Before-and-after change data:
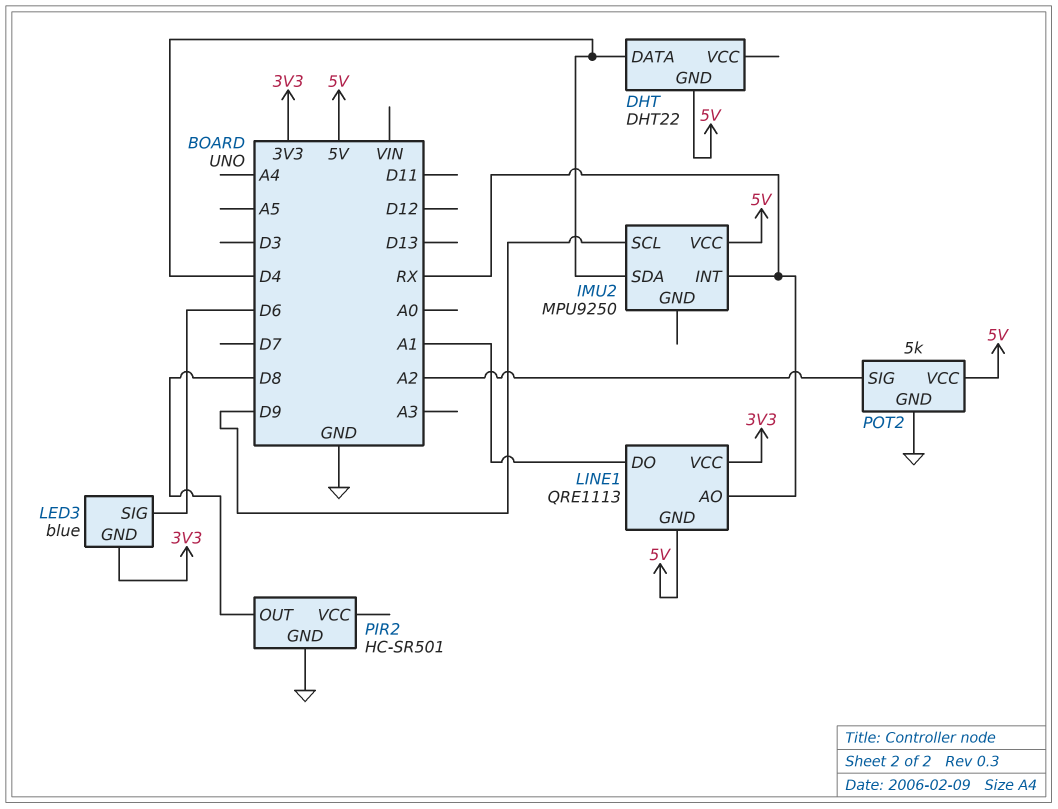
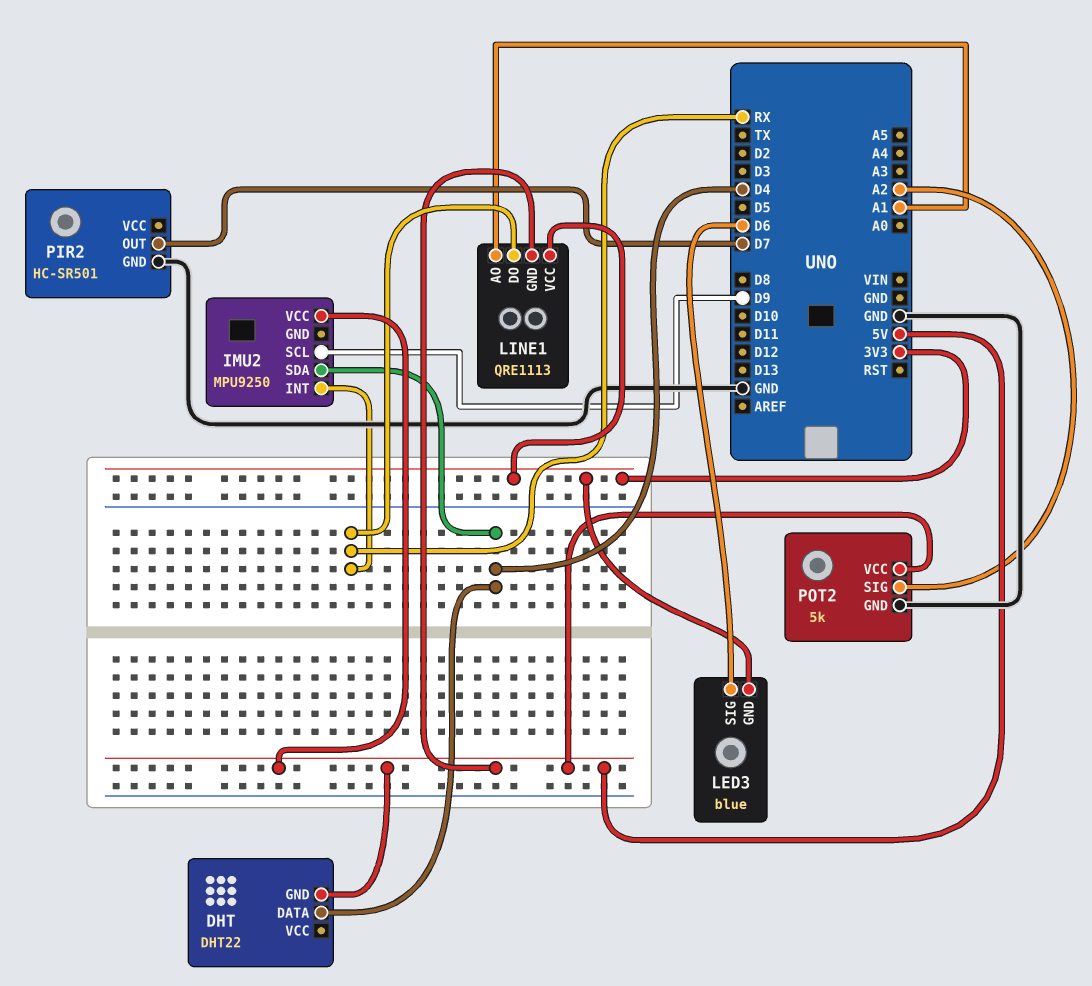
LINE1 pin AO: RX -> A1
LINE1 pin DO: A1 -> RX
PIR2 pin OUT: D8 -> D7

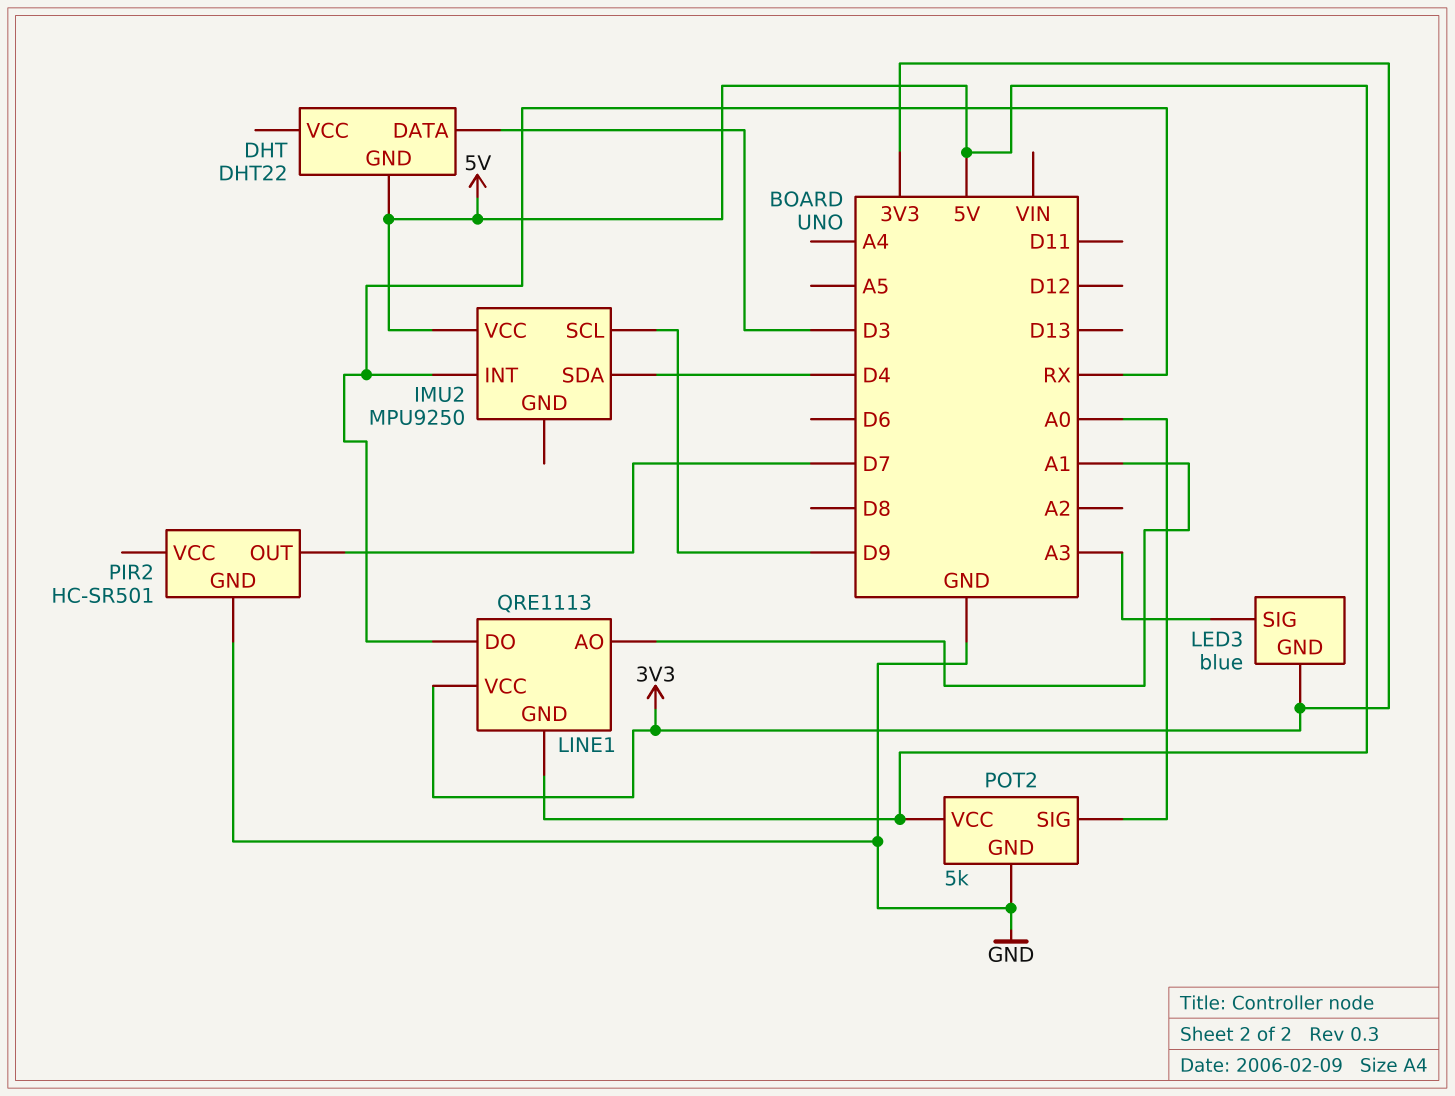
DHT pin DATA: D4 -> D3
LED3 pin SIG: D6 -> A3
POT2 pin SIG: A2 -> A0

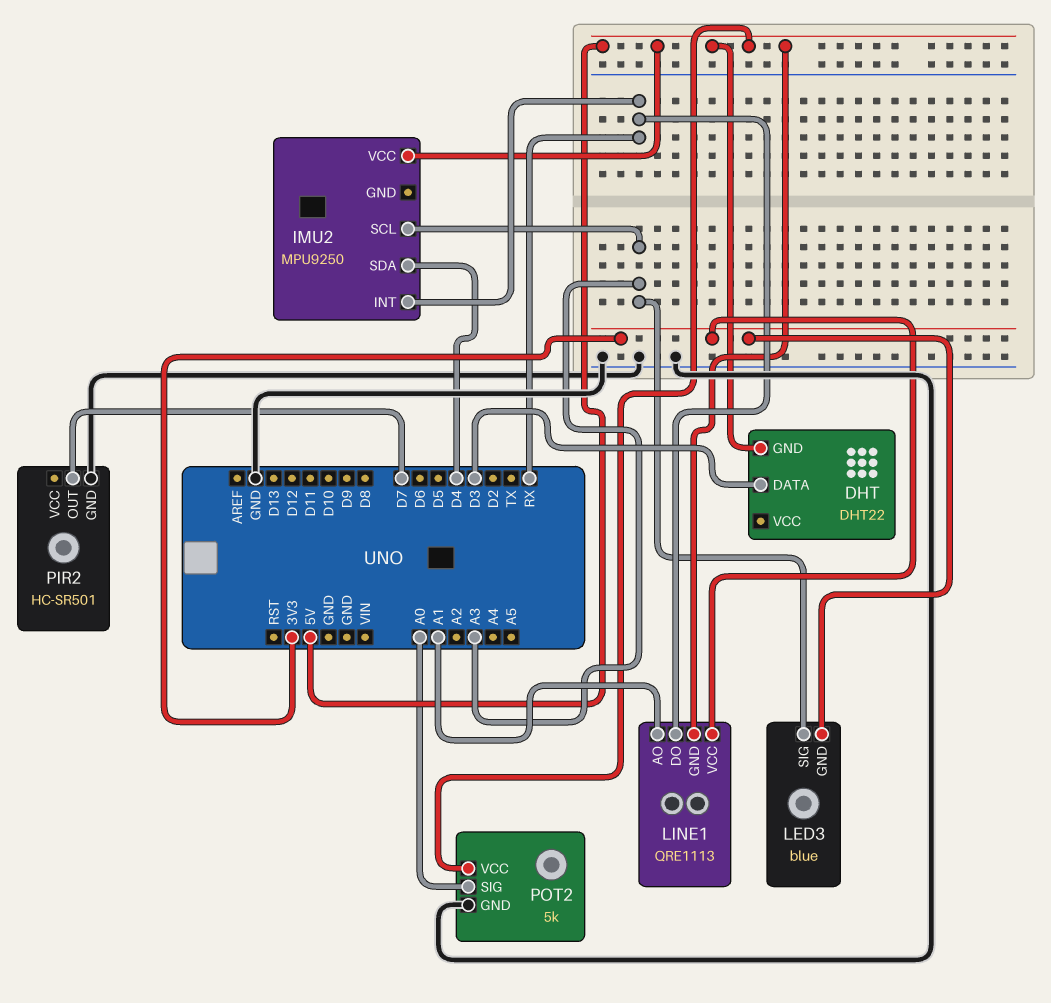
IMU2 pin SCL: D9 -> A3

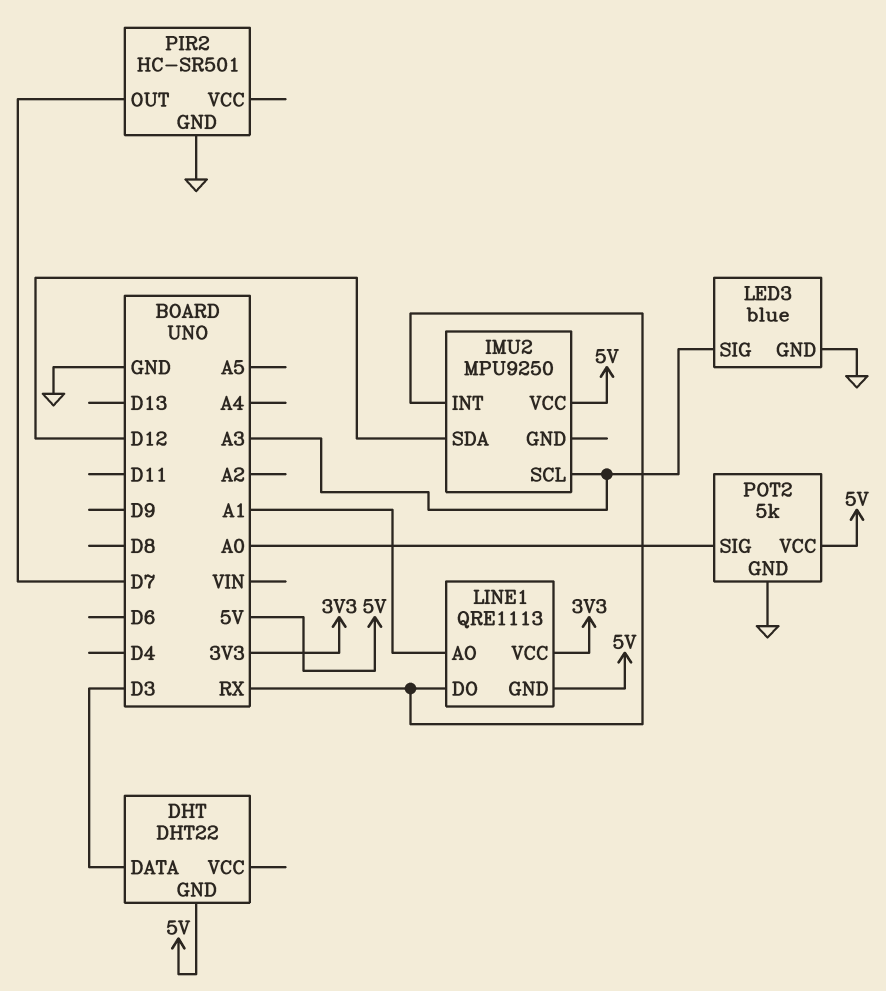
IMU2 pin SDA: D4 -> D12
LED3 pin GND: 3V3 -> GND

## [Task brief]
From the line containing "LED3 pin SIG: D6 -> A3" to the last line of the records, inclusive, output the lines exactly as written and nothing else; leave out the pictures.

## [Task solution]
LED3 pin SIG: D6 -> A3
POT2 pin SIG: A2 -> A0

IMU2 pin SCL: D9 -> A3

IMU2 pin SDA: D4 -> D12
LED3 pin GND: 3V3 -> GND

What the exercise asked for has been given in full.